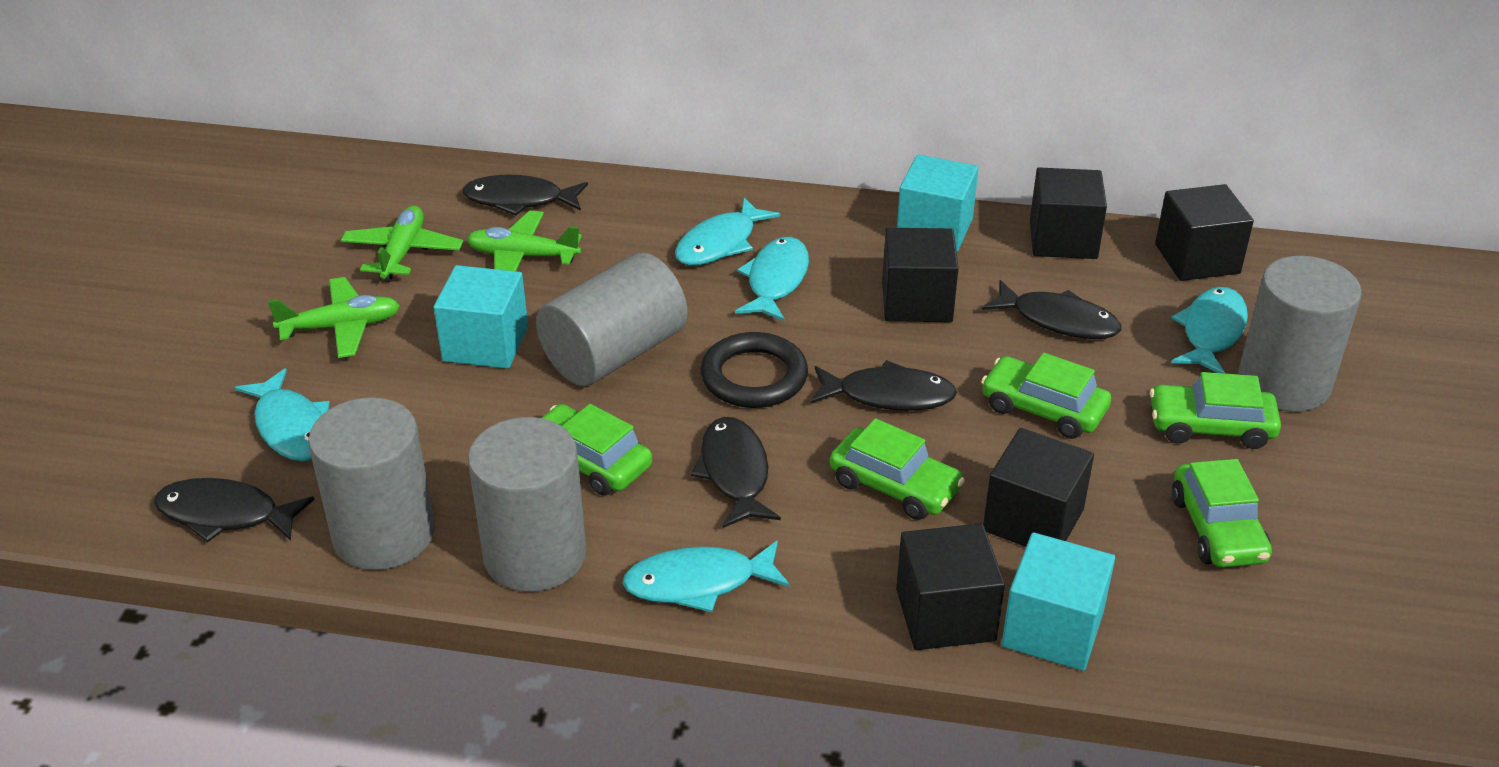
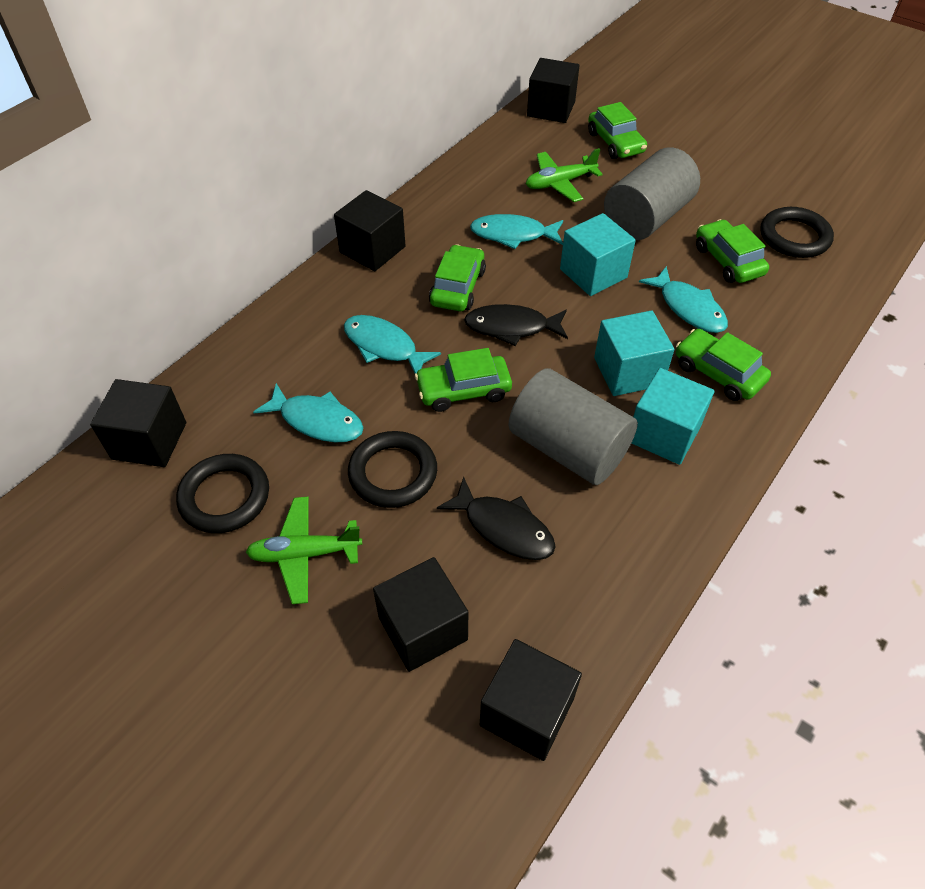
black fish: 5 -> 2
black ring: 1 -> 3
green plane: 3 -> 2
grey cylinder: 4 -> 2
turquoise fish: 5 -> 4

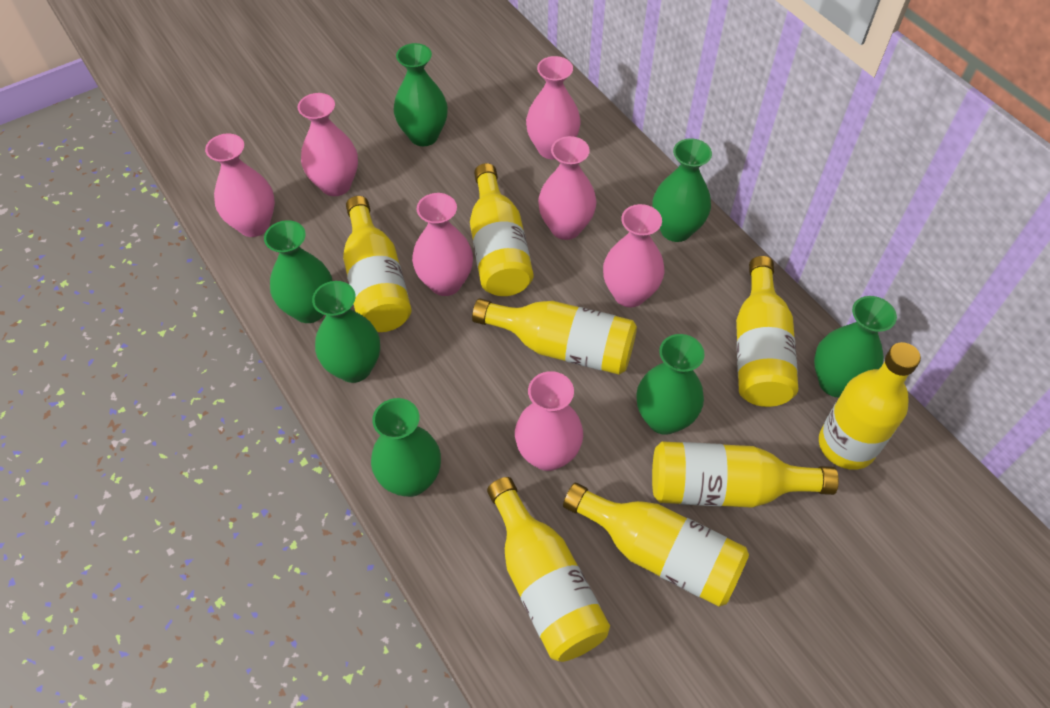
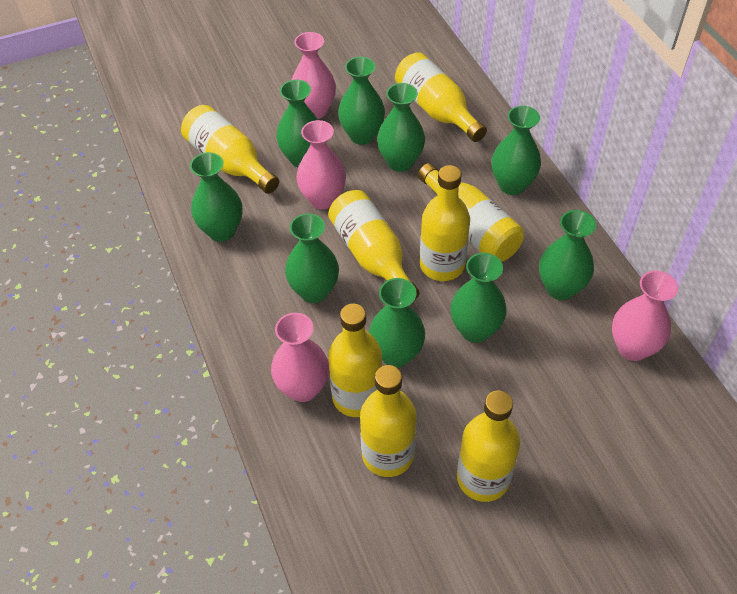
green vase: 7 -> 9
pink vase: 7 -> 4

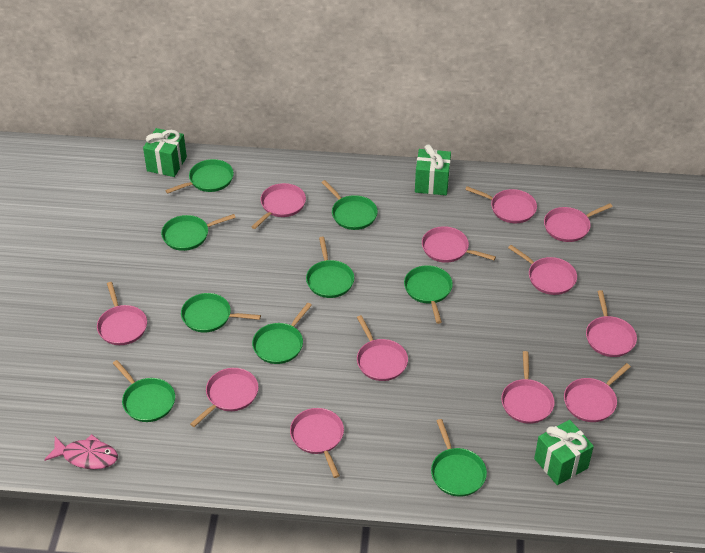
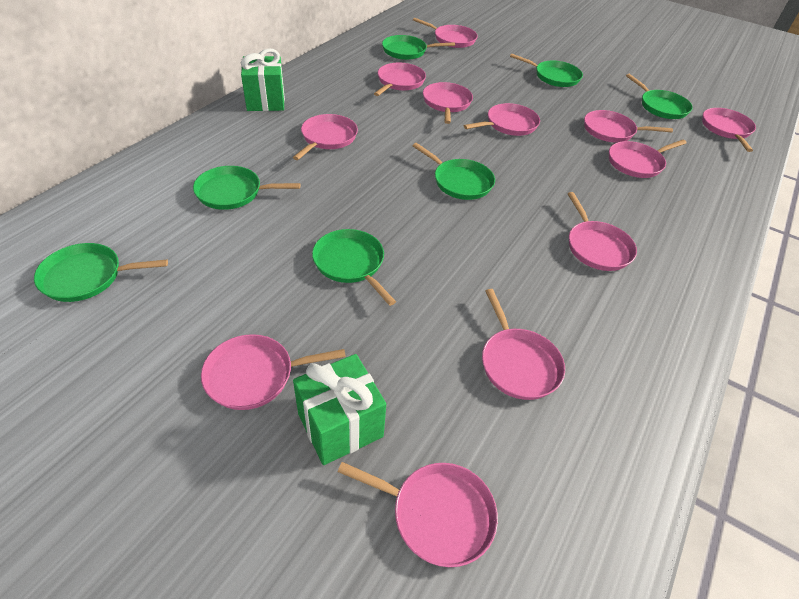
green gift: 3 -> 2
green pan: 9 -> 7
pink fish: 1 -> 0

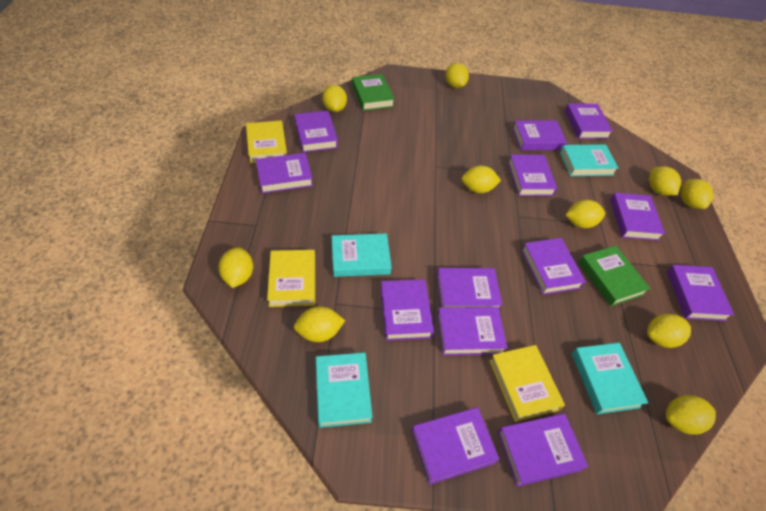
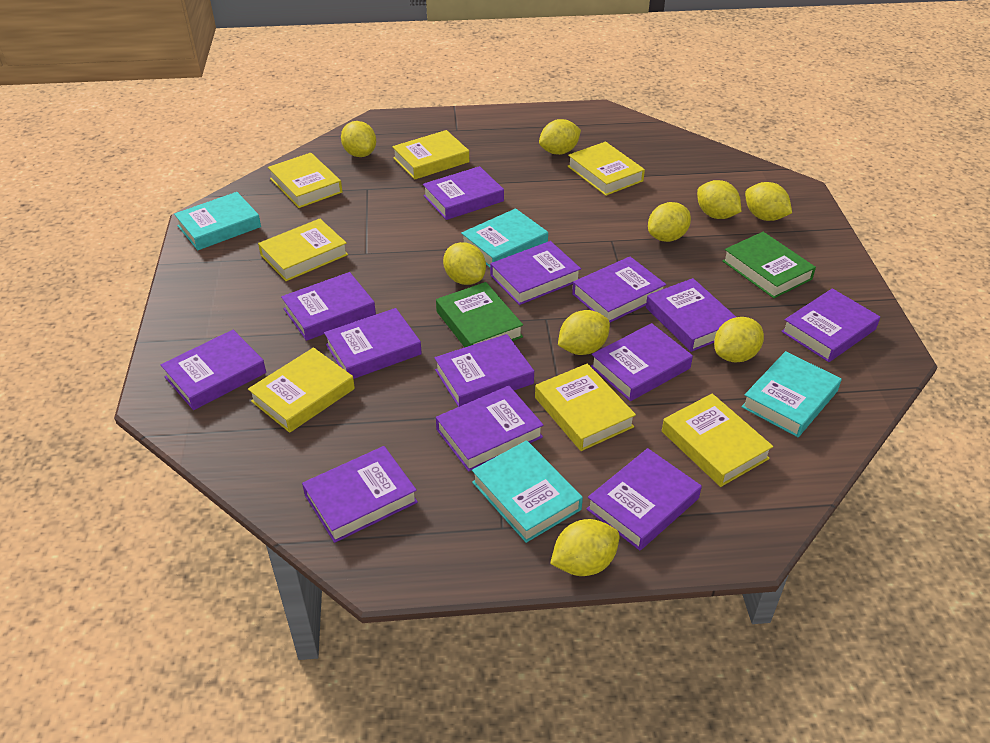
yellow book: 3 -> 7
yellow lemon: 10 -> 9

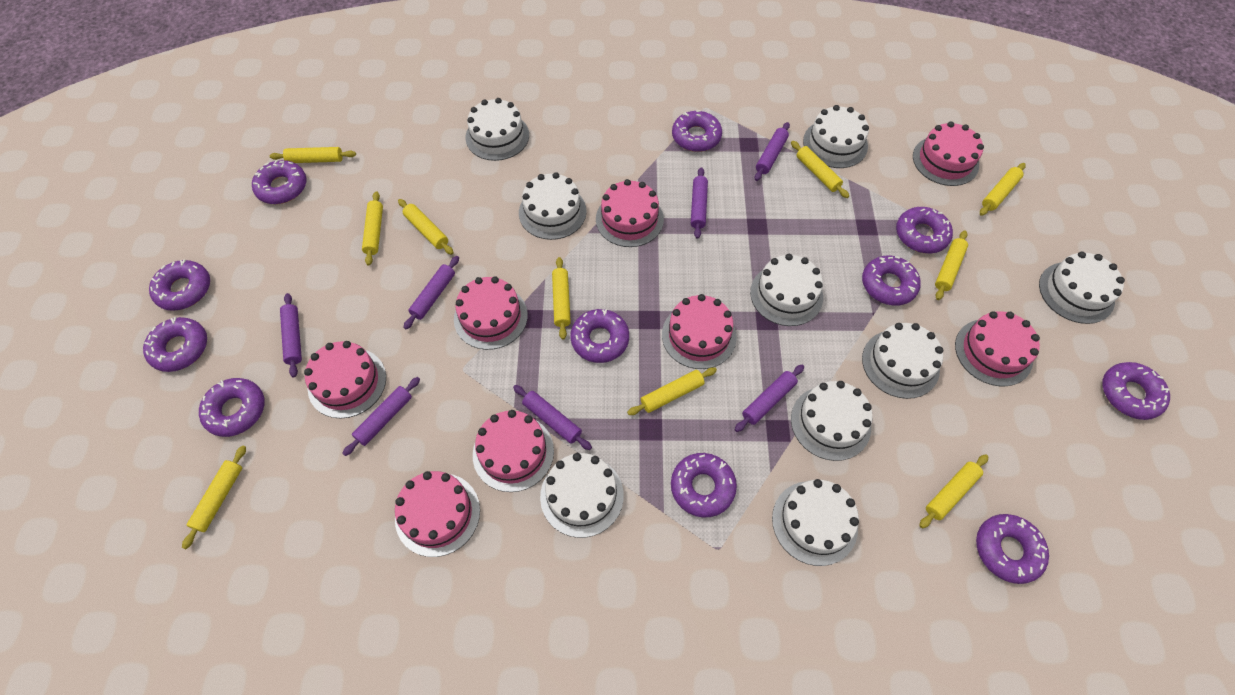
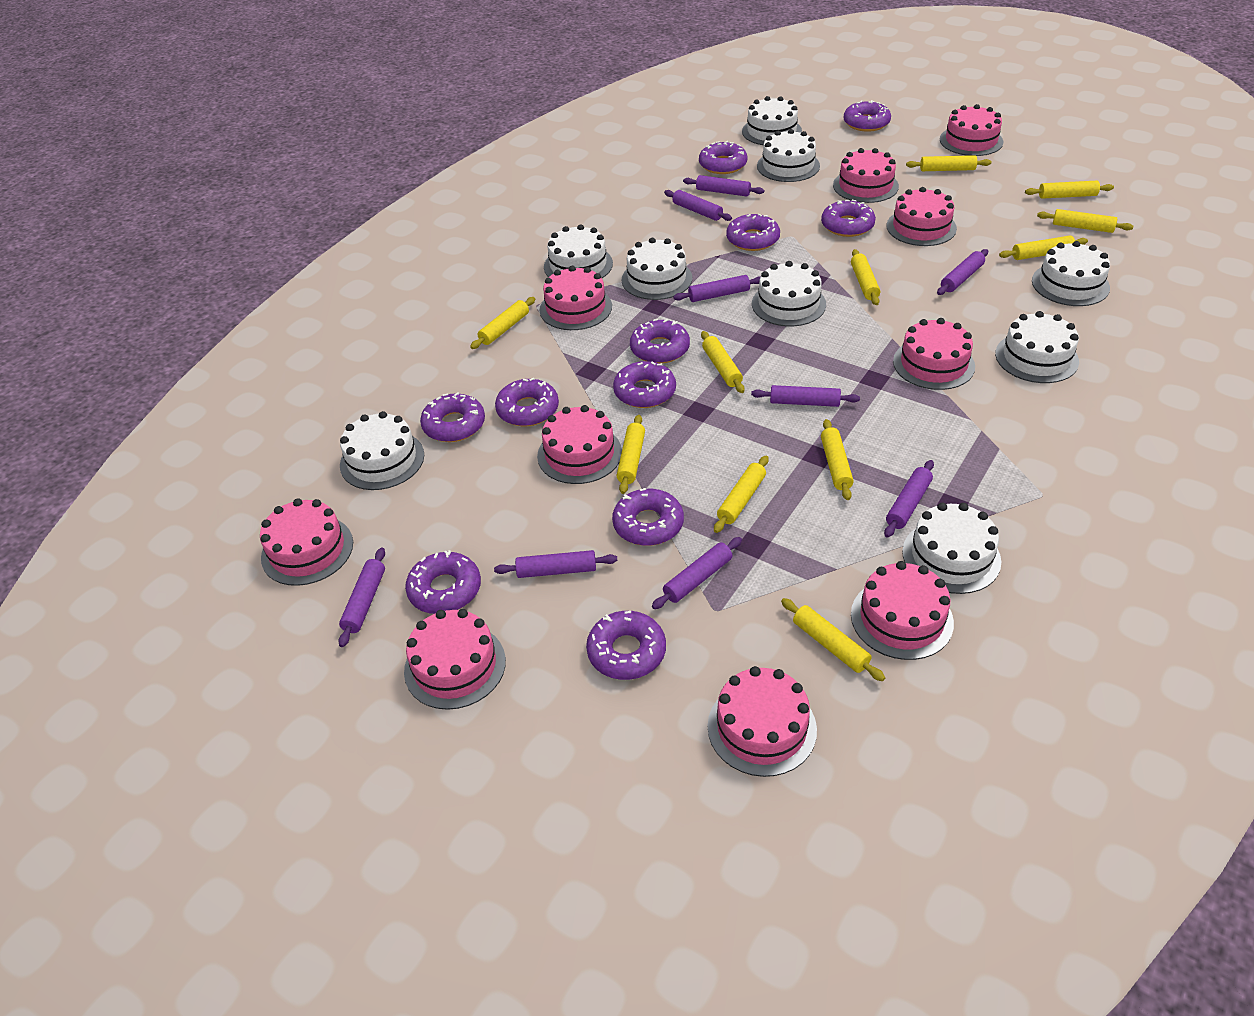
pink cake: 8 -> 10
purple rolling pin: 7 -> 9
yellow rolling pin: 10 -> 11

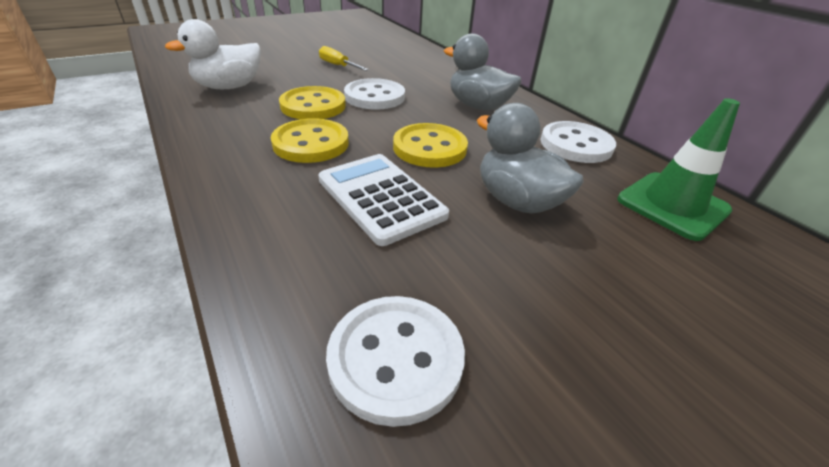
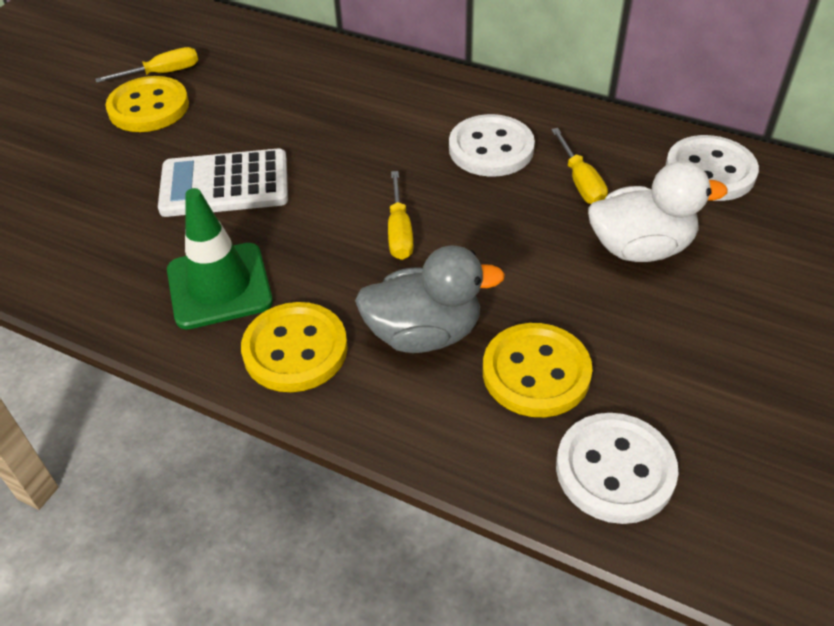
grey duck: 2 -> 1
yellow screwdriver: 1 -> 3

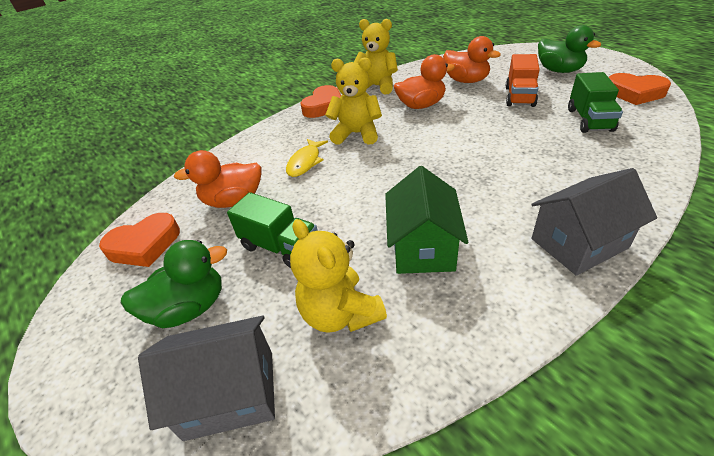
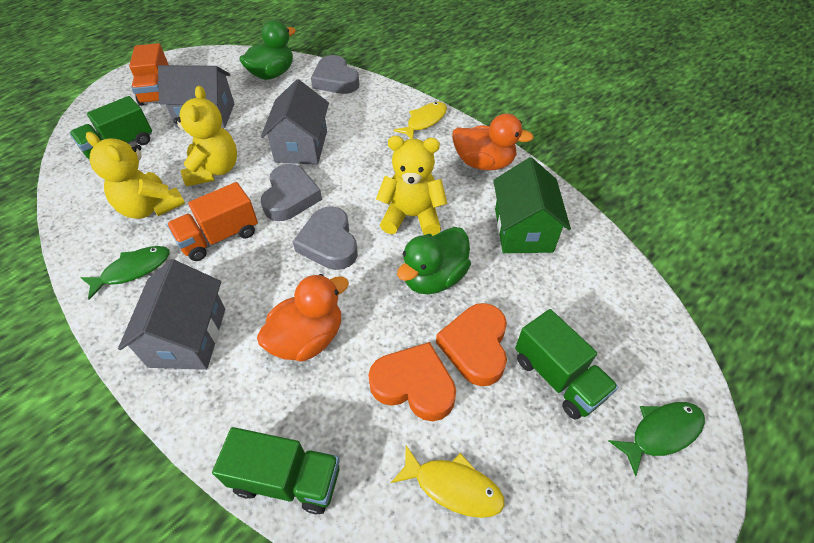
green fish: 0 -> 2
green truck: 2 -> 3
grey heart: 0 -> 3
grey house: 2 -> 3
orange duck: 3 -> 2
orange heart: 3 -> 2
orange truck: 1 -> 2
yellow fish: 1 -> 2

· · · · · · ·

EXERCISE BRIEF: Looking at the entries above, work out how many lines include the word "grey" and reply with that number alone.

EXERCISE RESPONSE: 4